> **TASK DESCRIPTION**:
Retype, word for word, every line of the records below starting at the one that contains "U1 pin in+: GND -> -12V" and ending at the one that contains "C7: 1.5uF (+9V, COM) -> 1.5uF (COM, U7/IN+)"; include both of those lines and nothing more.

> **DATASET CONTENT**:
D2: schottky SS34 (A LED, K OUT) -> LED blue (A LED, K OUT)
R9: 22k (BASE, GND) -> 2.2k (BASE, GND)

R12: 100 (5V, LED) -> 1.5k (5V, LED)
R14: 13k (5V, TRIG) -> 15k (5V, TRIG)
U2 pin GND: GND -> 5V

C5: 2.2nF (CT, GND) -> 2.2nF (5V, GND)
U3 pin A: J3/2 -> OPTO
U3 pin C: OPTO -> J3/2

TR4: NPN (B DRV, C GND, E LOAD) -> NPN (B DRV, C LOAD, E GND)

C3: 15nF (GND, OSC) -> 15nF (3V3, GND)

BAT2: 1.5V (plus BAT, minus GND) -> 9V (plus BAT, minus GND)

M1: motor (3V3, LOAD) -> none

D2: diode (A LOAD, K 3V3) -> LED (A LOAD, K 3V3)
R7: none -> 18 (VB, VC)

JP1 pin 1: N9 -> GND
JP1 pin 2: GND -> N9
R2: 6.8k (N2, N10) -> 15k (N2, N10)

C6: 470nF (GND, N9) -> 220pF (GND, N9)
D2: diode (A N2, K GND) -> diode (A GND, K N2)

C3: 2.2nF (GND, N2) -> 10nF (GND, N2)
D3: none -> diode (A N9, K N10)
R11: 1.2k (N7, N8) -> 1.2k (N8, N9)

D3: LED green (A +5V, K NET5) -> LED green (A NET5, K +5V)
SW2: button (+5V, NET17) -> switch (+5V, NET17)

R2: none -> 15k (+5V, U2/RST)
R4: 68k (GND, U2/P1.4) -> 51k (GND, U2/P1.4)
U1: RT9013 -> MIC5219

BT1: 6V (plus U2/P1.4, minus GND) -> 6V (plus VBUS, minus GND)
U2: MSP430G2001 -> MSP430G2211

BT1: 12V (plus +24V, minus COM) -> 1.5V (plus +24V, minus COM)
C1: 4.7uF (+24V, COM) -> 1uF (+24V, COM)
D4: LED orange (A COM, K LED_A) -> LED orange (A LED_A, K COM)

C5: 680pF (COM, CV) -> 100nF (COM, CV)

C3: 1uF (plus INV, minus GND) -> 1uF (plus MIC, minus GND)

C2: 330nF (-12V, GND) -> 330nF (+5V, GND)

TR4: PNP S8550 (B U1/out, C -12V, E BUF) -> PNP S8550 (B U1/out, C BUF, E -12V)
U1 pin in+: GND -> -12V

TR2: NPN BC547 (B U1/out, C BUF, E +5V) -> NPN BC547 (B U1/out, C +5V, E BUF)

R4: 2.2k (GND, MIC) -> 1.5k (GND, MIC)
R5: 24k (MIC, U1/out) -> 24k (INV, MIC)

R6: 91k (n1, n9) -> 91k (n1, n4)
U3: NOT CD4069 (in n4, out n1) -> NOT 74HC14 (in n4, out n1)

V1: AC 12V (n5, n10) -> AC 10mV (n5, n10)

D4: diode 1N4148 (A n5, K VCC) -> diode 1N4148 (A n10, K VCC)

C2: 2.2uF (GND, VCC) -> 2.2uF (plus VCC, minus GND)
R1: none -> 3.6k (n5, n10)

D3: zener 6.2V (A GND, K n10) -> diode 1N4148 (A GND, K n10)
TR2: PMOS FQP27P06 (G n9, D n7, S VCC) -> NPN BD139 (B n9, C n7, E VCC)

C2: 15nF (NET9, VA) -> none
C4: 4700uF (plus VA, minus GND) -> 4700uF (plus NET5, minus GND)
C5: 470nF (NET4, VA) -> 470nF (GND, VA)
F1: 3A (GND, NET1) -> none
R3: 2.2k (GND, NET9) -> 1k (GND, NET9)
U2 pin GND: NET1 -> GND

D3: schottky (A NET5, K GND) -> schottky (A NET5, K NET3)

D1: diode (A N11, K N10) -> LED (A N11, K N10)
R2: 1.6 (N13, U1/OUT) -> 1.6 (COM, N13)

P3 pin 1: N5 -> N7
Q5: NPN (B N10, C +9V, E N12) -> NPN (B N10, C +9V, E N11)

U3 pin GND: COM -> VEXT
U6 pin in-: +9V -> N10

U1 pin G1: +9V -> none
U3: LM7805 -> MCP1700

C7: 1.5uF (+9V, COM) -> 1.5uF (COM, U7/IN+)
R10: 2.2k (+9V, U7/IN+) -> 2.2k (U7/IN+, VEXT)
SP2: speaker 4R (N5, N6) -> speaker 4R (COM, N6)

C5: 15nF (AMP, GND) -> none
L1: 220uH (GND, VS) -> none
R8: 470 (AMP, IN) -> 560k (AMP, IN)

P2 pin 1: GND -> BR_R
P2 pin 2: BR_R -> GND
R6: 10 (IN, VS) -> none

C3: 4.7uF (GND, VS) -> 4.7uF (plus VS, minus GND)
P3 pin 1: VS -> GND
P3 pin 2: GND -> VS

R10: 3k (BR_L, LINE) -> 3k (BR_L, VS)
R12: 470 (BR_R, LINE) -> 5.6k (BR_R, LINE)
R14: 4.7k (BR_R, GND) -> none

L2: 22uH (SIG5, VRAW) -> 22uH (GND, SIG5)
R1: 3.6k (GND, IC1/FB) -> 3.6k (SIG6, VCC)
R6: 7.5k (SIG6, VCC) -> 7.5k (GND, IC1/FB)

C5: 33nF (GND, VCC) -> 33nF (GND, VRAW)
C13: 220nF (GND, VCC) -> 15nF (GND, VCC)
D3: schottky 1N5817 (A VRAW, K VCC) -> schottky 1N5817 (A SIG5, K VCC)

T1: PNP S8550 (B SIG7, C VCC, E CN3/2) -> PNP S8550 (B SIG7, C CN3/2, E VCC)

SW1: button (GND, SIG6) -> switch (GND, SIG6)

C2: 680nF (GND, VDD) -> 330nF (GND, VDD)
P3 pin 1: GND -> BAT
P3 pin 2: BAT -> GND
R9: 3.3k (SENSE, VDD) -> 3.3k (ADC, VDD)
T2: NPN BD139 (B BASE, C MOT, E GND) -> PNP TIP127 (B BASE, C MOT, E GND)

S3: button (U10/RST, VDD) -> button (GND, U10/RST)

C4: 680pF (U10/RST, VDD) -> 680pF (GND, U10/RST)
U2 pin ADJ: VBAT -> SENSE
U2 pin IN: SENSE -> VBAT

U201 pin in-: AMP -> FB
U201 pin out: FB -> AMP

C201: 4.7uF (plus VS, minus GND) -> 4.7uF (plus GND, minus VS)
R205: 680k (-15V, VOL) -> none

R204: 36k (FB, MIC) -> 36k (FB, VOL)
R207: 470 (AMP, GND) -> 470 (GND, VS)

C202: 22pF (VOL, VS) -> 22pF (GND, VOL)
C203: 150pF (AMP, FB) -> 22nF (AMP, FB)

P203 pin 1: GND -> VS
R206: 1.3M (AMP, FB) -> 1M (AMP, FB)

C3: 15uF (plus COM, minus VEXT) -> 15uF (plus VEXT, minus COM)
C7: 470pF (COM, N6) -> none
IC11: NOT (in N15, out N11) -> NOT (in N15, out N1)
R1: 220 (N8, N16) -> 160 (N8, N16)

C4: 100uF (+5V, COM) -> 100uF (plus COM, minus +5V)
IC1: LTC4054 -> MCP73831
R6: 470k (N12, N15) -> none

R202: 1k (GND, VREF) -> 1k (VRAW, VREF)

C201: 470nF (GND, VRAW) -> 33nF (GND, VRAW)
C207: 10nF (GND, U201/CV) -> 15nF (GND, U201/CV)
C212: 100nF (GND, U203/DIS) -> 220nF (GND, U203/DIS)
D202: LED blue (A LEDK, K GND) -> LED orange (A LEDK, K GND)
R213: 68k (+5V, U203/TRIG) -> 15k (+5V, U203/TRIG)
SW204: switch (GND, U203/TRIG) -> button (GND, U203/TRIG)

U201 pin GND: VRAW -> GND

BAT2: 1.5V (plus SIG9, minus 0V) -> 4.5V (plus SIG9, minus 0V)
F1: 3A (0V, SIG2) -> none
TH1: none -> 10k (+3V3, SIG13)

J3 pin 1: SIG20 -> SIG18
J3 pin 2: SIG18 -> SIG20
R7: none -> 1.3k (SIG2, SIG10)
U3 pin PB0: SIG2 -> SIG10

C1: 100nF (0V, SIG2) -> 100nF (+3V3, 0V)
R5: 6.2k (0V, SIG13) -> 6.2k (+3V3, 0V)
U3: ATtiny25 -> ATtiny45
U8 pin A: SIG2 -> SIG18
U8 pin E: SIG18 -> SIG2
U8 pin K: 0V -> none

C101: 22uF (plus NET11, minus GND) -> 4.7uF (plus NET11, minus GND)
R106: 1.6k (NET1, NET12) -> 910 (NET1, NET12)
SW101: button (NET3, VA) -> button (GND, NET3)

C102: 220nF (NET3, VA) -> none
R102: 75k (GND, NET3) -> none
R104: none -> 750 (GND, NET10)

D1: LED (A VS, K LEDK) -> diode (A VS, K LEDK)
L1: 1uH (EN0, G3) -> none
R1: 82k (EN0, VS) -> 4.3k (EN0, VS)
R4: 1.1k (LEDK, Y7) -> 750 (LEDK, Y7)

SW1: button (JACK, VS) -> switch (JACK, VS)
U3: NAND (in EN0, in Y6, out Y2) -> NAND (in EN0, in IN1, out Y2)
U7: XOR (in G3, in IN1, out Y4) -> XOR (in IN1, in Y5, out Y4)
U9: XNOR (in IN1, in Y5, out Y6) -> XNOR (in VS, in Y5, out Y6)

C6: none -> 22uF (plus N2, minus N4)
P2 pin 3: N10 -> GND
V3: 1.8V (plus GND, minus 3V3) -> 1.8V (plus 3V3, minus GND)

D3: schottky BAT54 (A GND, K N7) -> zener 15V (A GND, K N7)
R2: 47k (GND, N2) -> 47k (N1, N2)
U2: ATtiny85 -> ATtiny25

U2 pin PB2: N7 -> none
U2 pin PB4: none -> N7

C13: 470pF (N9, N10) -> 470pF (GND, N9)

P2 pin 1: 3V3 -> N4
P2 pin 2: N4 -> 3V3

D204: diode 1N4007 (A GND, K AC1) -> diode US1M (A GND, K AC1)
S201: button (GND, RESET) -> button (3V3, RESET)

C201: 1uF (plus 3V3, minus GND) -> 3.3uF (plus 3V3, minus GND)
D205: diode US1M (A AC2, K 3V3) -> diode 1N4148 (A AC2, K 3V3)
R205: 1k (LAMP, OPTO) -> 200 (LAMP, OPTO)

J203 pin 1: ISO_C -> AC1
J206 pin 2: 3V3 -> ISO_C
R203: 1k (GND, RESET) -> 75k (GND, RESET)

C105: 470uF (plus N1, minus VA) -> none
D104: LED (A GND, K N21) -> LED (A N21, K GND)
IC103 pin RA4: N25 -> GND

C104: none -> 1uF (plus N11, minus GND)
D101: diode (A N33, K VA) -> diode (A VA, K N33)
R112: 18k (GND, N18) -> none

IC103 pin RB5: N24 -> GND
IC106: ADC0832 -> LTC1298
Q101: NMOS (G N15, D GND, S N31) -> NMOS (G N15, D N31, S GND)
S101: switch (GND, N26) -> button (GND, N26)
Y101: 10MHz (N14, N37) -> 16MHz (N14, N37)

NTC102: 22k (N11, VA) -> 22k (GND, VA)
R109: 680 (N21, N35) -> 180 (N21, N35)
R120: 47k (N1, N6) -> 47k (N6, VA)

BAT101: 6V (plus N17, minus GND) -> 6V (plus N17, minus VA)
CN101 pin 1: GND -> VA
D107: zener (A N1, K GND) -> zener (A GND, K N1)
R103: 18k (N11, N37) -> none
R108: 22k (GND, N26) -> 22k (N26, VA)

> **OUTPUT FOR THIS EXERCISE**:
U1 pin in+: GND -> -12V

TR2: NPN BC547 (B U1/out, C BUF, E +5V) -> NPN BC547 (B U1/out, C +5V, E BUF)

R4: 2.2k (GND, MIC) -> 1.5k (GND, MIC)
R5: 24k (MIC, U1/out) -> 24k (INV, MIC)

R6: 91k (n1, n9) -> 91k (n1, n4)
U3: NOT CD4069 (in n4, out n1) -> NOT 74HC14 (in n4, out n1)

V1: AC 12V (n5, n10) -> AC 10mV (n5, n10)

D4: diode 1N4148 (A n5, K VCC) -> diode 1N4148 (A n10, K VCC)

C2: 2.2uF (GND, VCC) -> 2.2uF (plus VCC, minus GND)
R1: none -> 3.6k (n5, n10)

D3: zener 6.2V (A GND, K n10) -> diode 1N4148 (A GND, K n10)
TR2: PMOS FQP27P06 (G n9, D n7, S VCC) -> NPN BD139 (B n9, C n7, E VCC)

C2: 15nF (NET9, VA) -> none
C4: 4700uF (plus VA, minus GND) -> 4700uF (plus NET5, minus GND)
C5: 470nF (NET4, VA) -> 470nF (GND, VA)
F1: 3A (GND, NET1) -> none
R3: 2.2k (GND, NET9) -> 1k (GND, NET9)
U2 pin GND: NET1 -> GND

D3: schottky (A NET5, K GND) -> schottky (A NET5, K NET3)

D1: diode (A N11, K N10) -> LED (A N11, K N10)
R2: 1.6 (N13, U1/OUT) -> 1.6 (COM, N13)

P3 pin 1: N5 -> N7
Q5: NPN (B N10, C +9V, E N12) -> NPN (B N10, C +9V, E N11)

U3 pin GND: COM -> VEXT
U6 pin in-: +9V -> N10

U1 pin G1: +9V -> none
U3: LM7805 -> MCP1700

C7: 1.5uF (+9V, COM) -> 1.5uF (COM, U7/IN+)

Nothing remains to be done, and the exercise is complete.